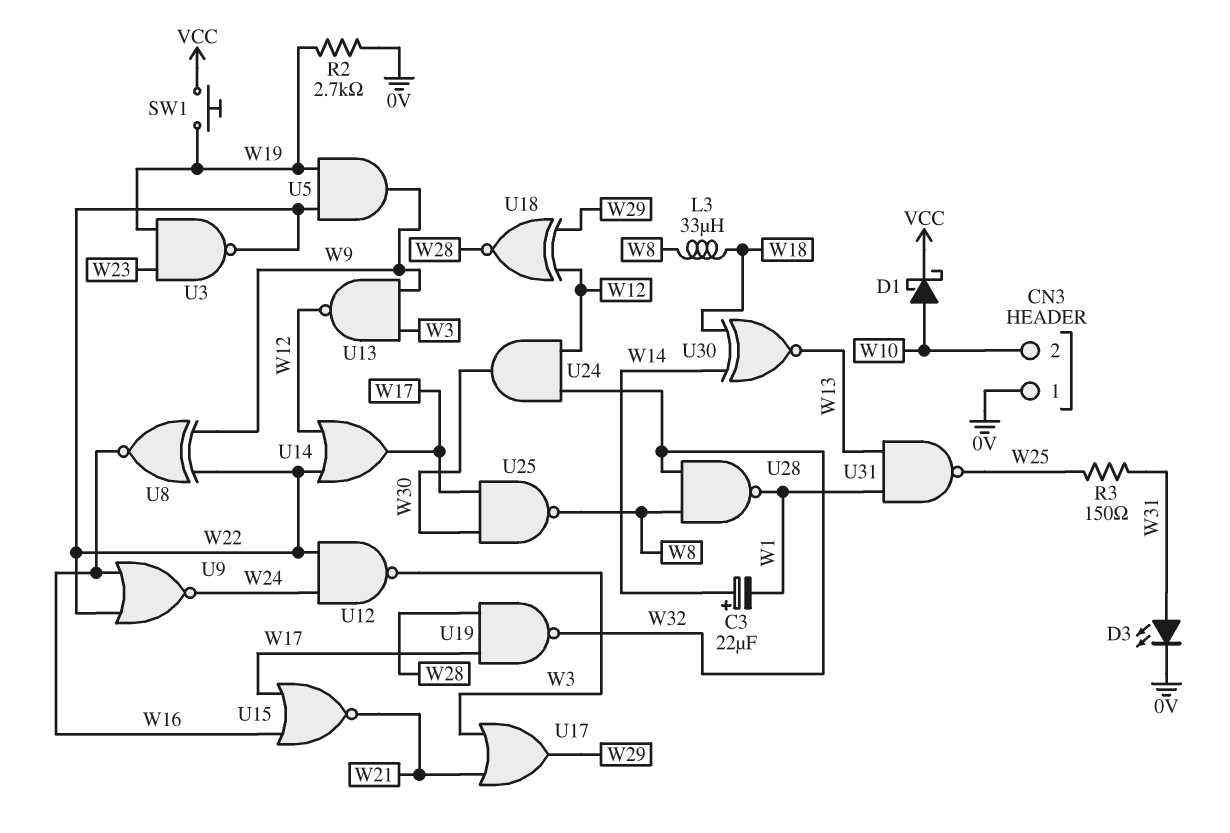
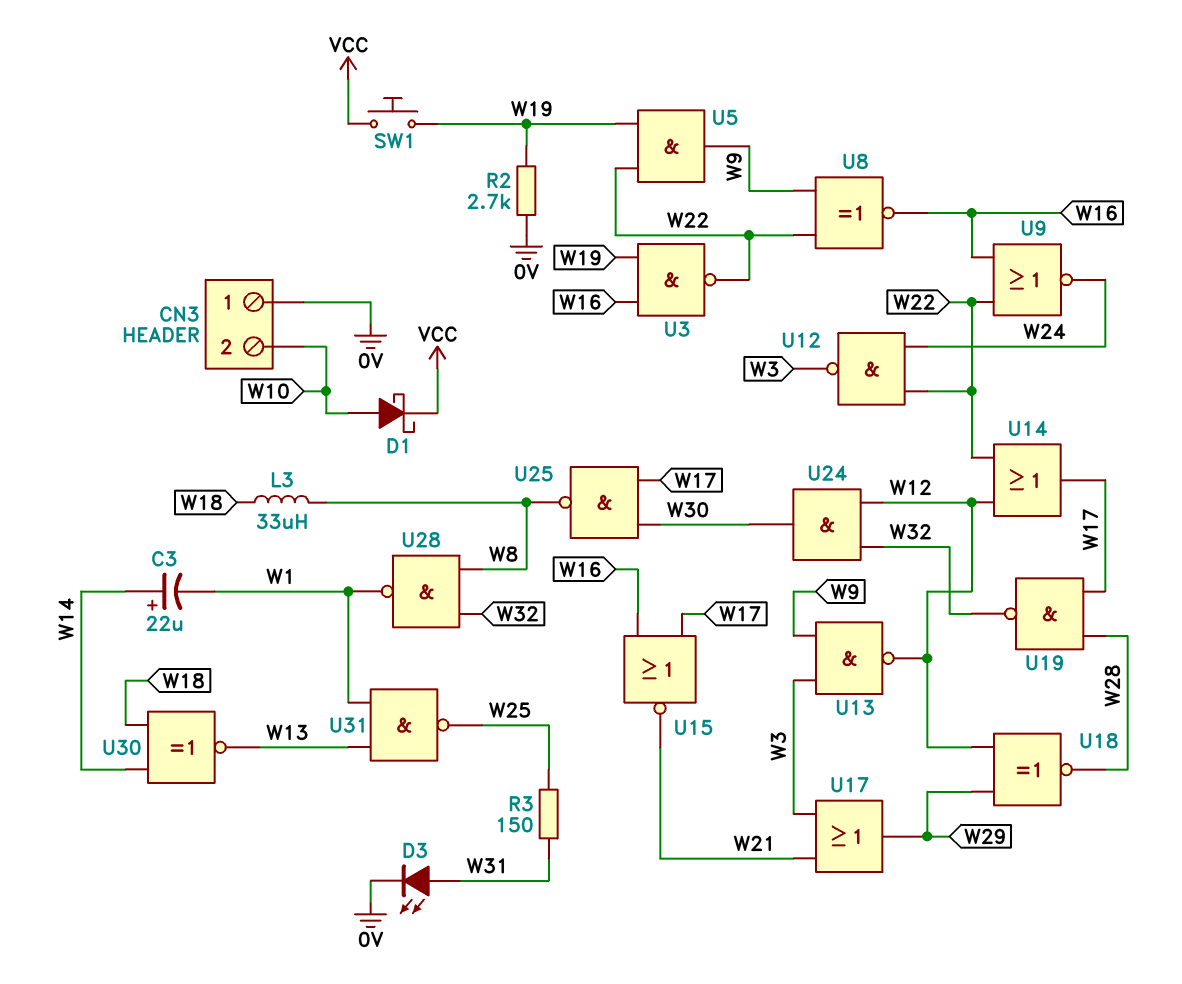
U3: NAND (in W19, in W23, out W22) -> NAND (in W16, in W19, out W22)

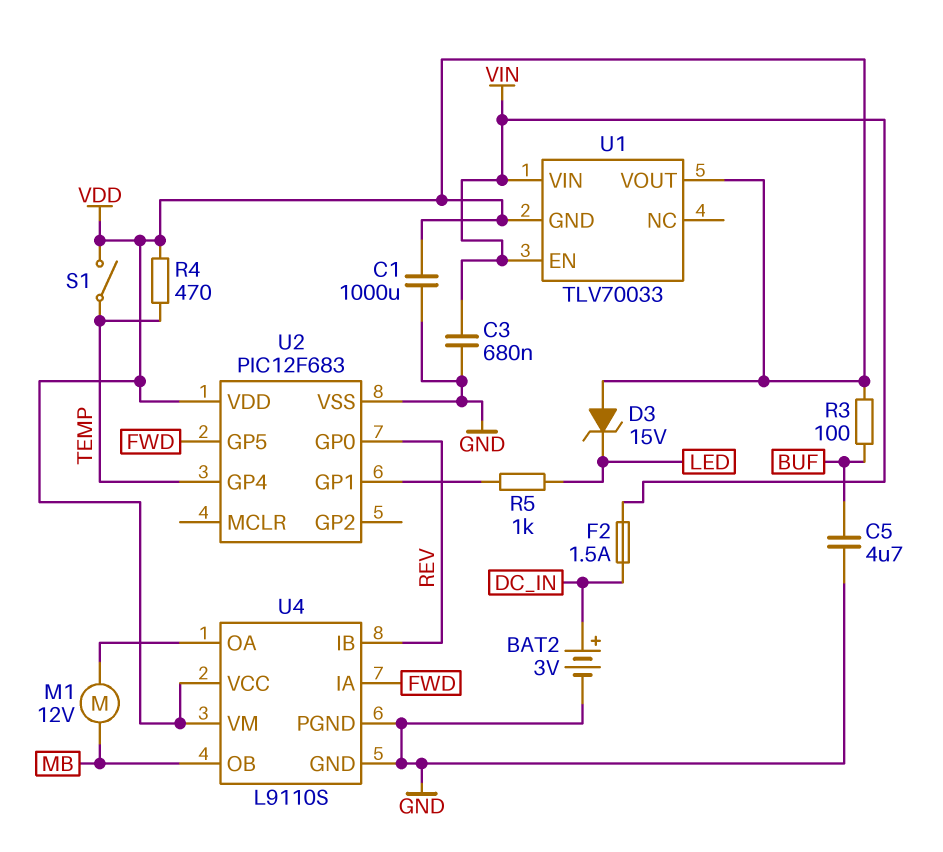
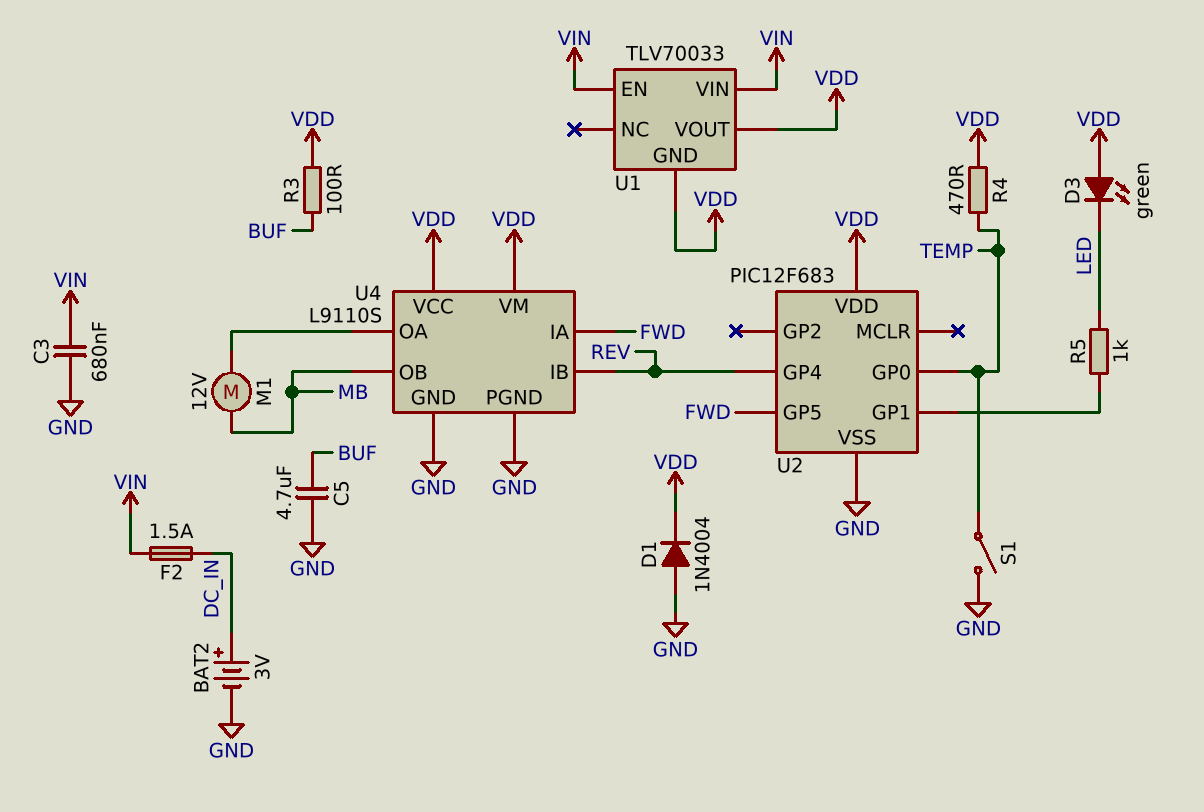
C1: 1000uF (GND, VDD) -> none
D1: none -> diode 1N4004 (A GND, K VDD)
D3: zener 15V (A VDD, K LED) -> LED green (A VDD, K LED)
S1: switch (TEMP, VDD) -> switch (GND, TEMP)
U2 pin GP0: REV -> TEMP
U2 pin GP4: TEMP -> REV

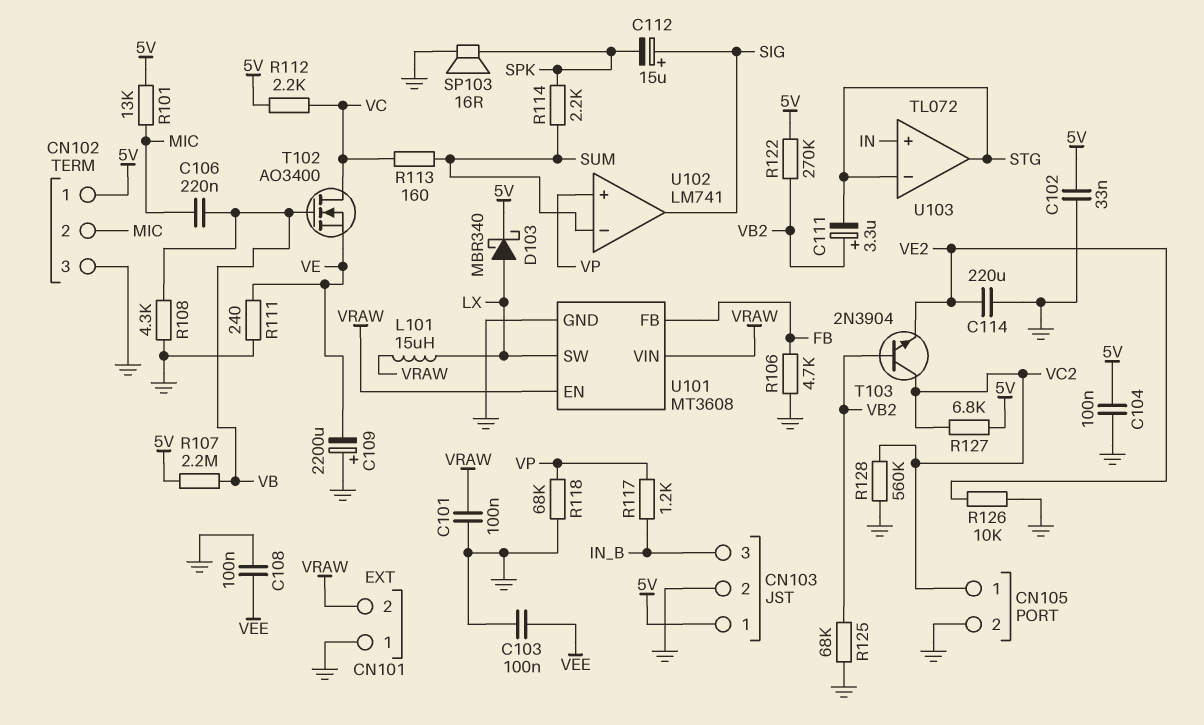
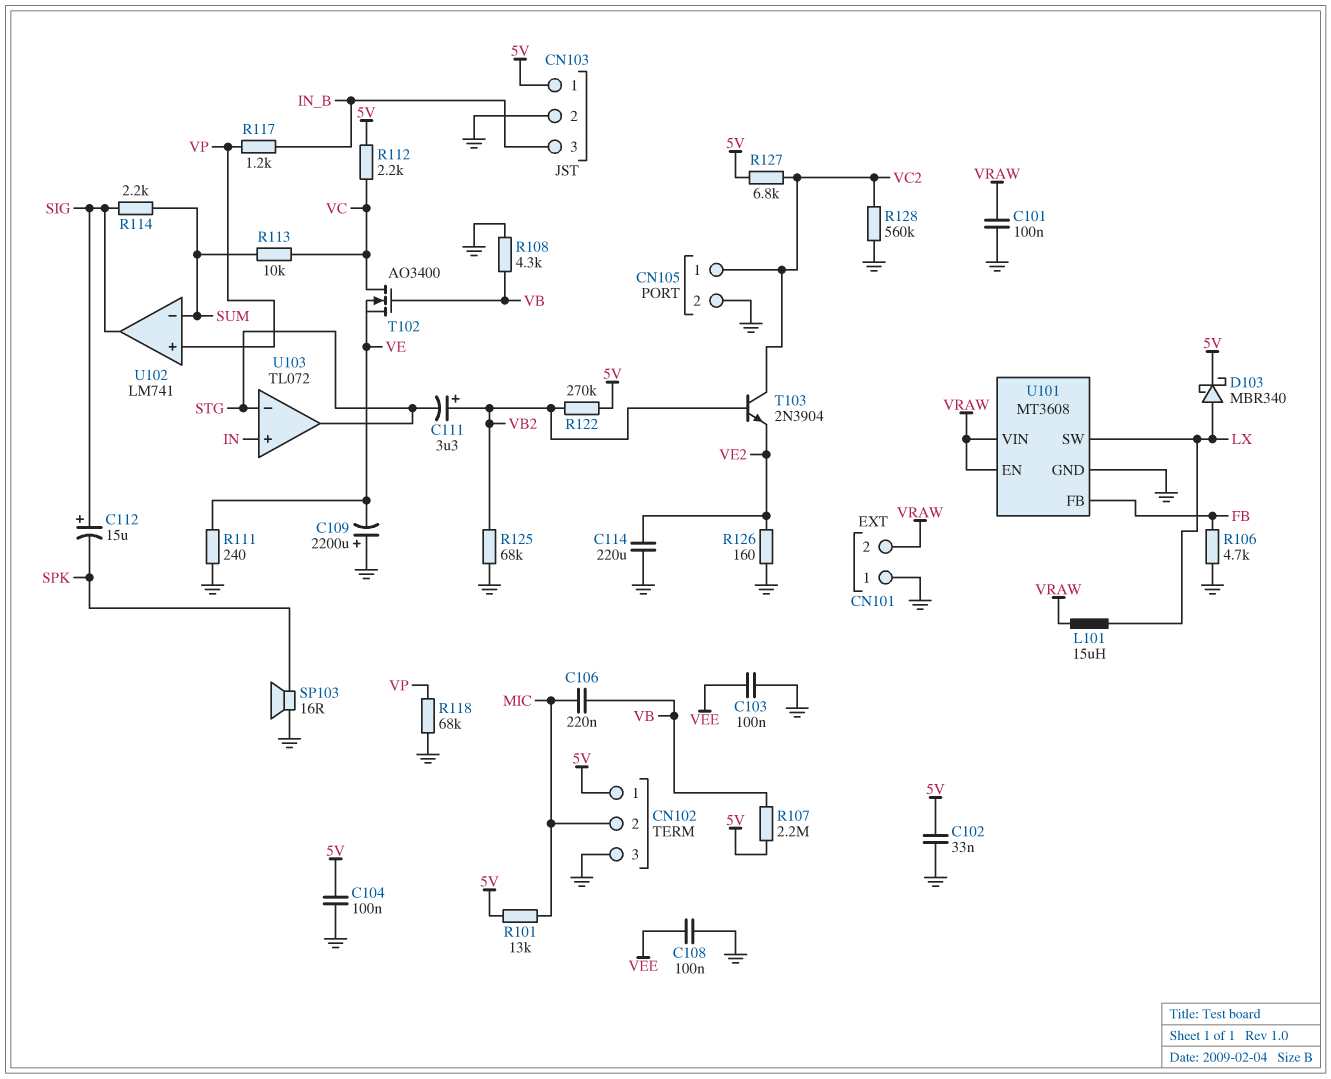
R113: 160 (SUM, VC) -> 10k (SUM, VC)
R114: 2.2k (SPK, SUM) -> 2.2k (SIG, SUM)
R126: 10k (GND, VE2) -> 160 (GND, VE2)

□ □ □ □ □ □ □

Work order:
Look through the data above. Find each line with the string "TEMP" and copy it.

Answer to this problem:
S1: switch (TEMP, VDD) -> switch (GND, TEMP)
U2 pin GP0: REV -> TEMP
U2 pin GP4: TEMP -> REV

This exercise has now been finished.